/---
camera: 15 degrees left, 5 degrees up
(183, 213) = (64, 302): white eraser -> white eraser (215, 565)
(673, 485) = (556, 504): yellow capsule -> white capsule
\---
/---
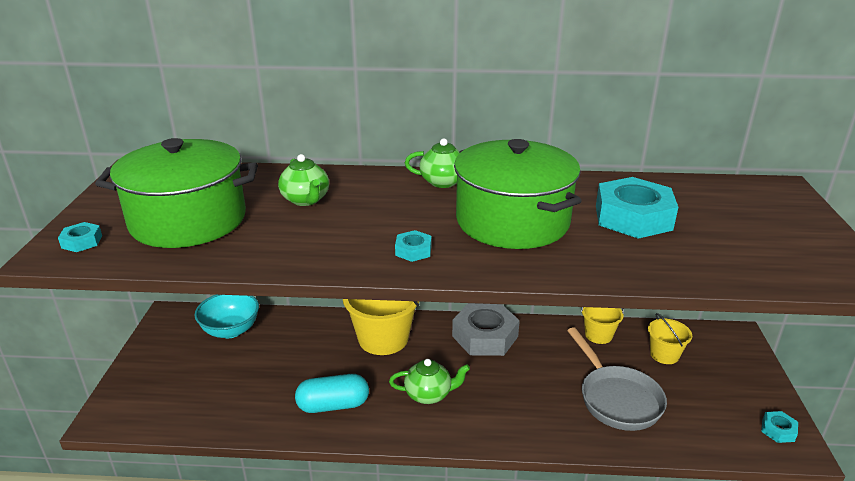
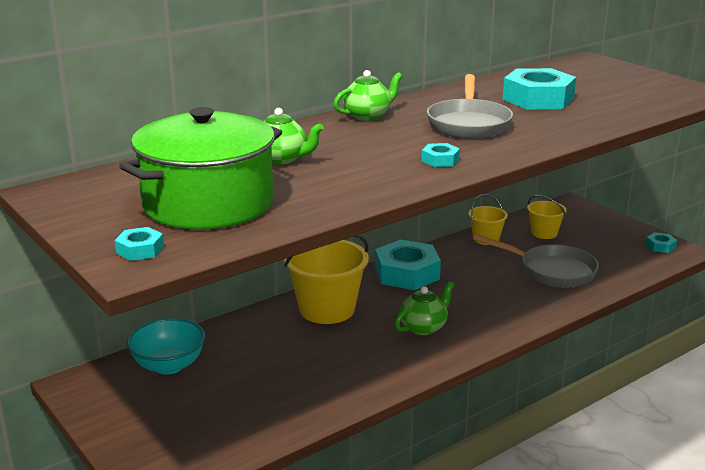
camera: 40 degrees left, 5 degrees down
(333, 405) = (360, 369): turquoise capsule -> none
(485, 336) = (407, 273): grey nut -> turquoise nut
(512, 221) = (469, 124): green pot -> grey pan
\---
/---
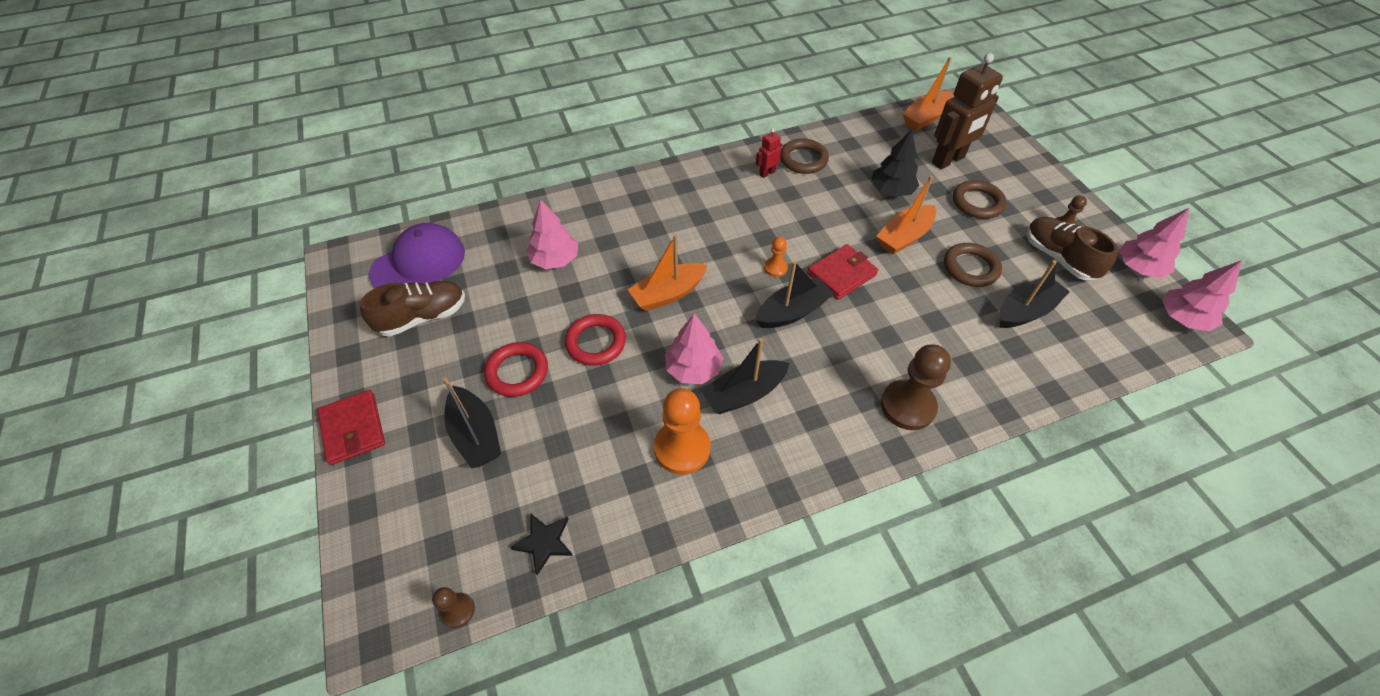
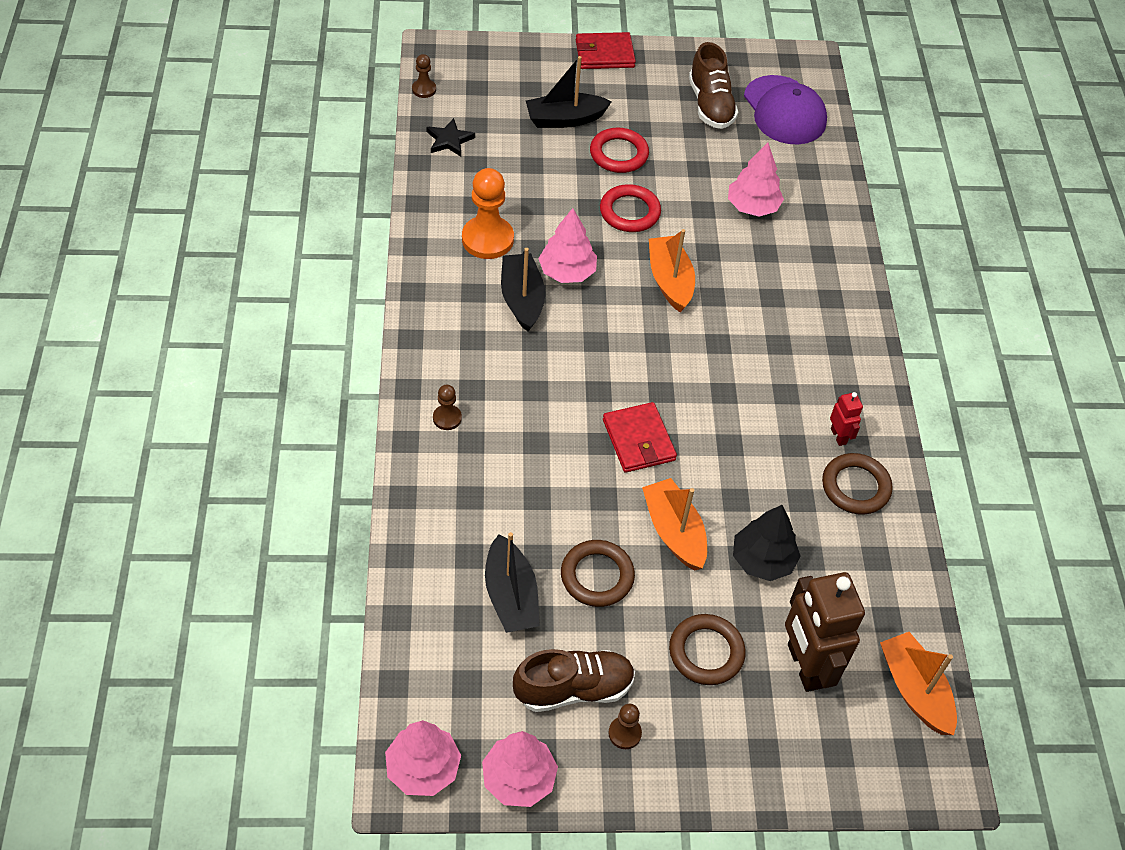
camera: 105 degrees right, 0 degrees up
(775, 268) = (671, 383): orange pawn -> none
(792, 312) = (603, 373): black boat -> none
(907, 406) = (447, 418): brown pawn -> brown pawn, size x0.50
\---
Your assignment: After examining the listing, give only the count of lines holding the string "grey".

Solution: 2